--- START ---

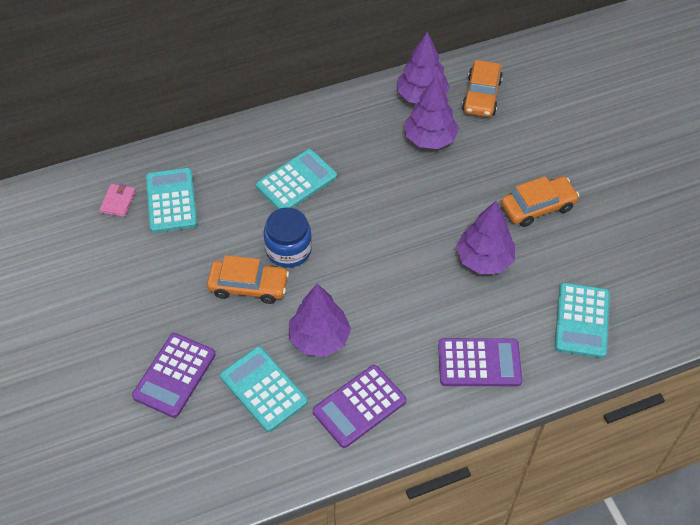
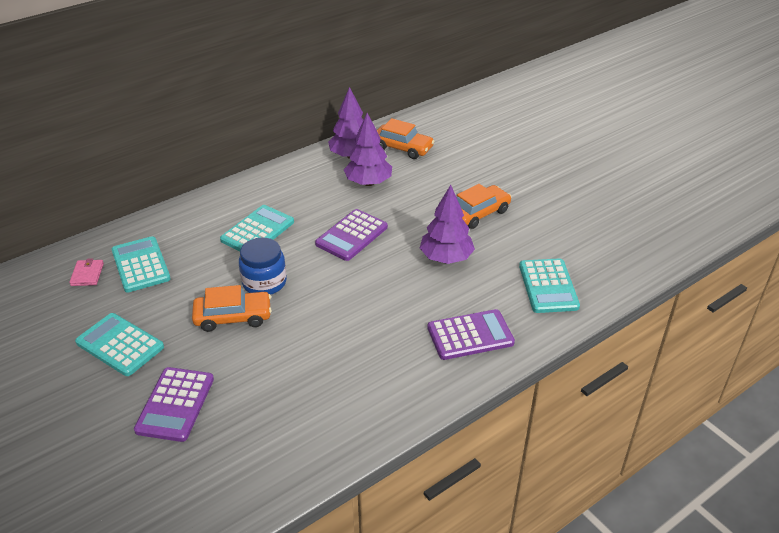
camera: 15 degrees left, 15 degrees down
(263, 389) = (270, 398): turquoise calculator -> turquoise calculator (120, 345)
(319, 338) = (314, 345): purple tree -> none
(359, 406) = (369, 392): purple calculator -> purple calculator (352, 235)
(481, 96) = (402, 148): orange car -> orange car turned 60 degrees counterclockwise

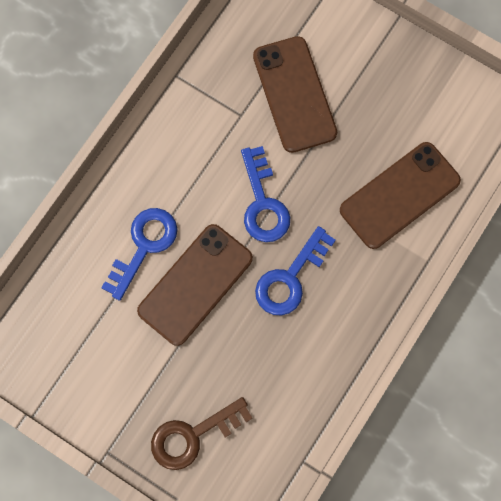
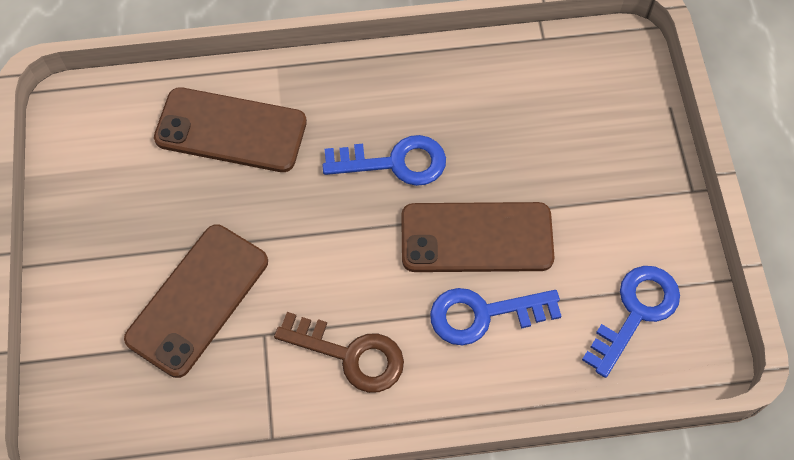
camera: 130 degrees left, 10 degrees down
(193, 436) = (608, 134): brown key -> brown key (350, 354)
(263, 203) = (342, 240): blue key -> blue key (635, 312)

--- END ---

§ **ACTION ITEM**
None of the lines before the one containing "(193, 436) = (608, 134): brown" belong in the answer; reproduce that line and all later lines of the records exactly.

§ **WRITTEN SOLUTION**
(193, 436) = (608, 134): brown key -> brown key (350, 354)
(263, 203) = (342, 240): blue key -> blue key (635, 312)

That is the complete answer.